Goal of the exercise:
Repeat all of the data below word for word, keeping no images.

+++ Record extracts

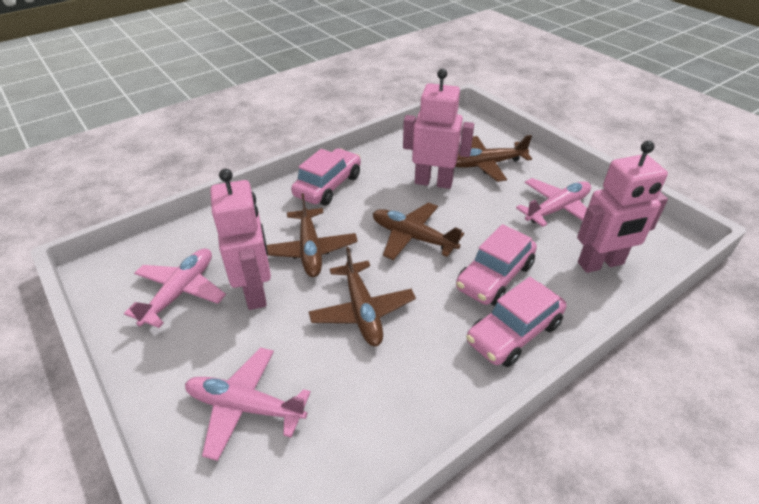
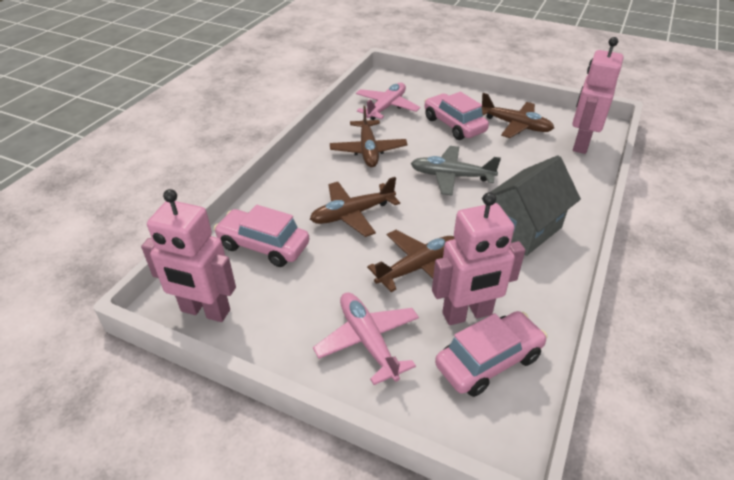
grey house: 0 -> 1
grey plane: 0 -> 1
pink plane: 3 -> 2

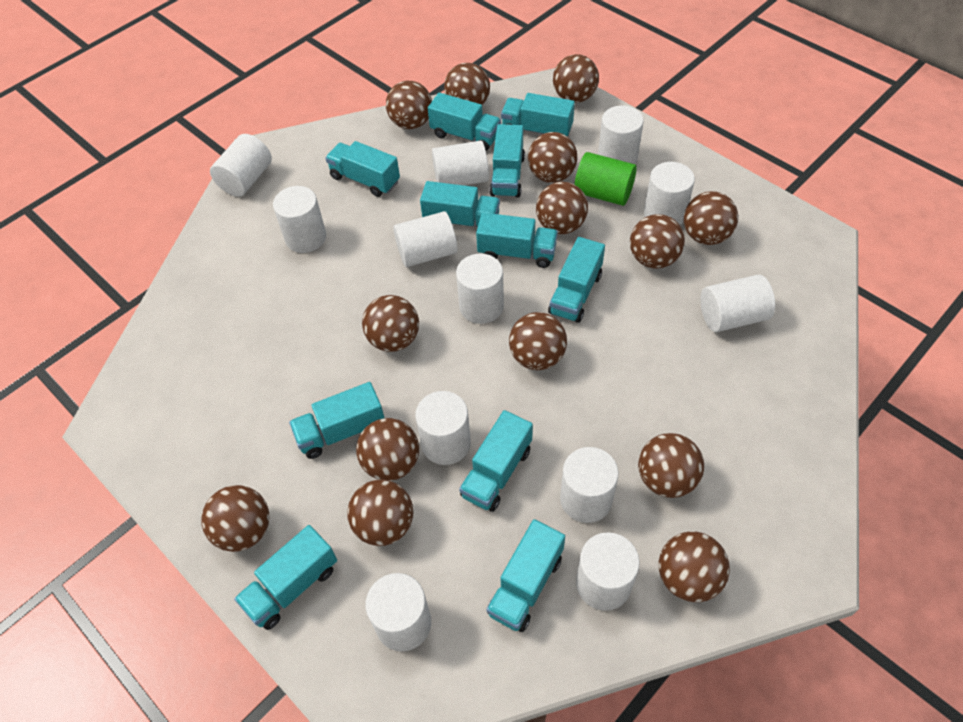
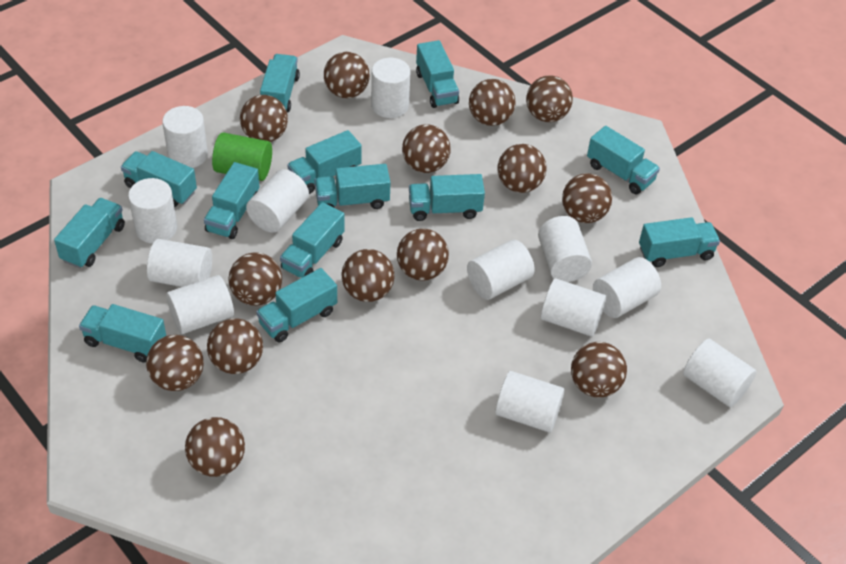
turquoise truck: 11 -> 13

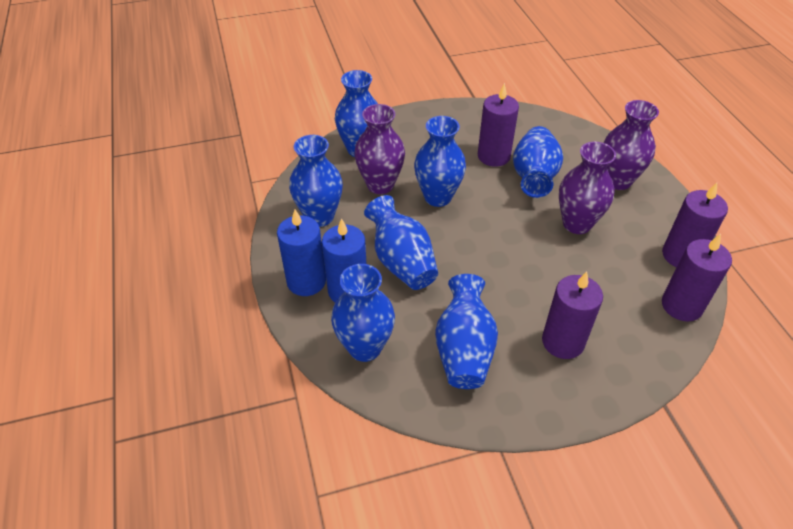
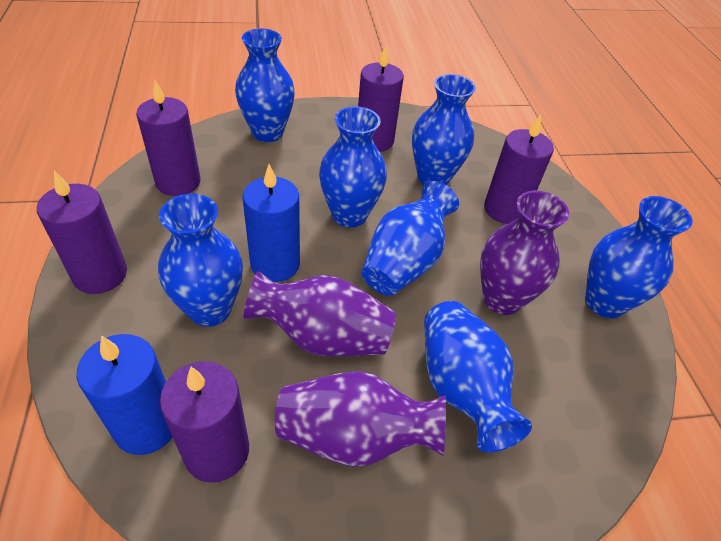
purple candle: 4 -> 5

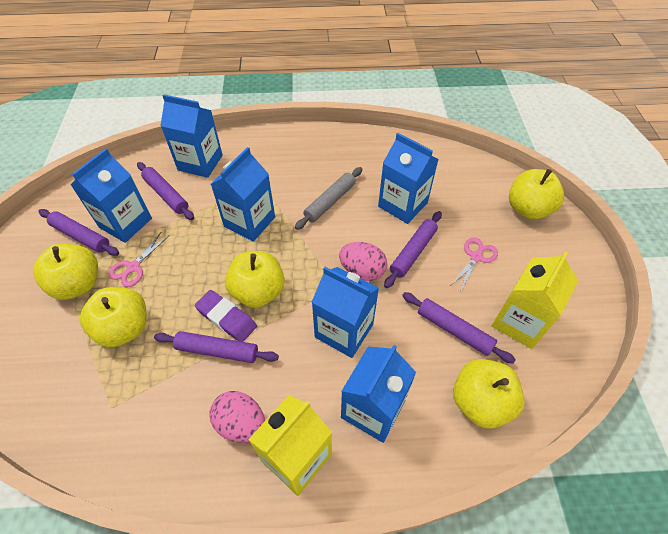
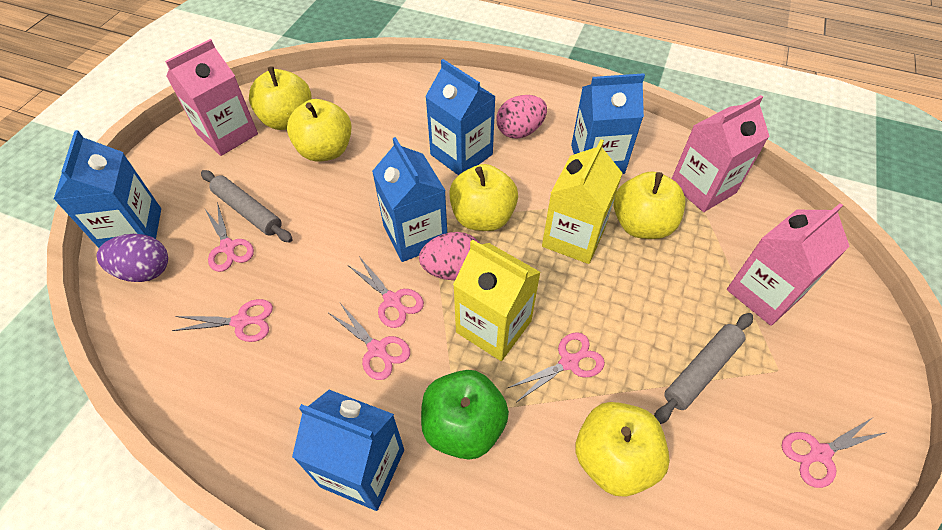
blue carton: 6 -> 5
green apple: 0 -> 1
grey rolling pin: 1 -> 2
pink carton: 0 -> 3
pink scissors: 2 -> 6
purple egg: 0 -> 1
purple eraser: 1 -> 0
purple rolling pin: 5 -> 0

++++++

Written reply:
grey house: 0 -> 1
grey plane: 0 -> 1
pink plane: 3 -> 2

turquoise truck: 11 -> 13

purple candle: 4 -> 5

blue carton: 6 -> 5
green apple: 0 -> 1
grey rolling pin: 1 -> 2
pink carton: 0 -> 3
pink scissors: 2 -> 6
purple egg: 0 -> 1
purple eraser: 1 -> 0
purple rolling pin: 5 -> 0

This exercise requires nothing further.